[Your objective]: A verbatim repeat of the lines below is required, with the pictures removed.

[Dataset extract]:
--------------------------------

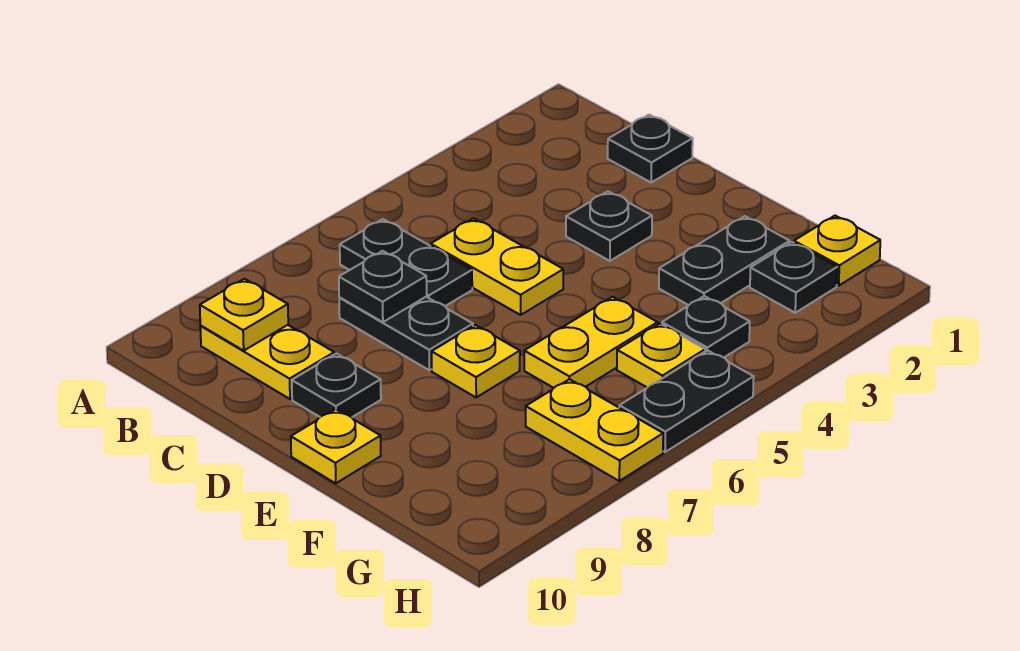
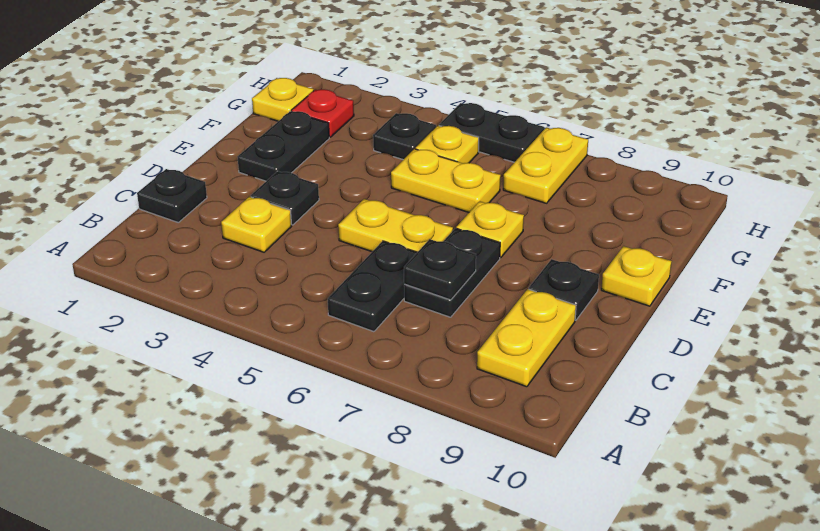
yellow plate B9 level 2 -> yellow plate C3 level 1
yellow plate C5:D5 level 1 -> yellow plate D5:D6 level 1
black plate F2:F3 level 1 -> black plate E2:F2 level 1
black plate G2 level 1 -> red plate G2 level 1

--------------------------------

[Result of this task]:
yellow plate B9 level 2 -> yellow plate C3 level 1
yellow plate C5:D5 level 1 -> yellow plate D5:D6 level 1
black plate F2:F3 level 1 -> black plate E2:F2 level 1
black plate G2 level 1 -> red plate G2 level 1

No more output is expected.